> [Your assignment] Copy out the data exactly, leaving the pictures behind.

> [Dataset content]
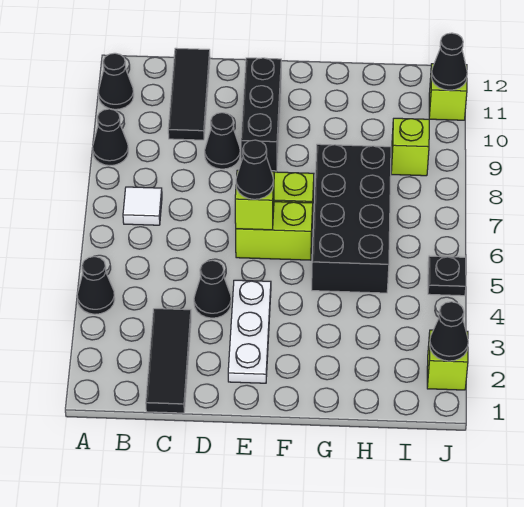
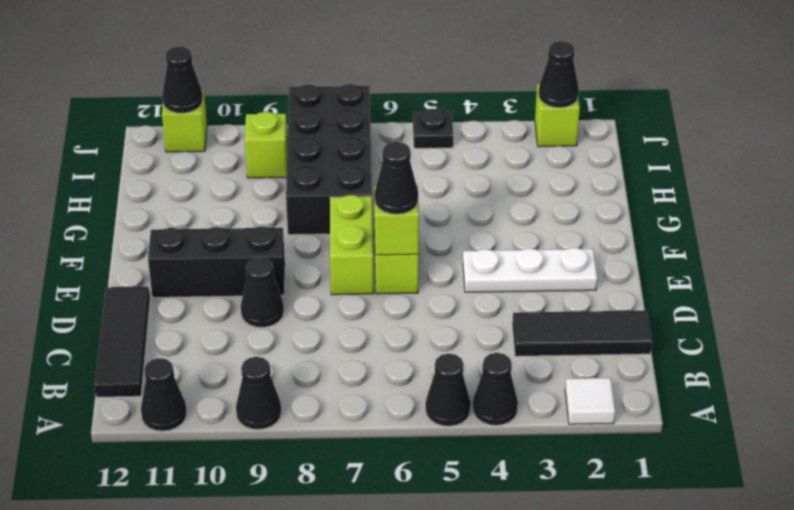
white tile B7 level 1 -> white tile A2 level 1
black tile C10:C12 level 1 -> black tile B12:D12 level 1
black cone D4 level 1 -> black cone A5 level 1
black brick G5:H8 level 1 -> black brick G7:J8 level 1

> [Finished exercise]
white tile B7 level 1 -> white tile A2 level 1
black tile C10:C12 level 1 -> black tile B12:D12 level 1
black cone D4 level 1 -> black cone A5 level 1
black brick G5:H8 level 1 -> black brick G7:J8 level 1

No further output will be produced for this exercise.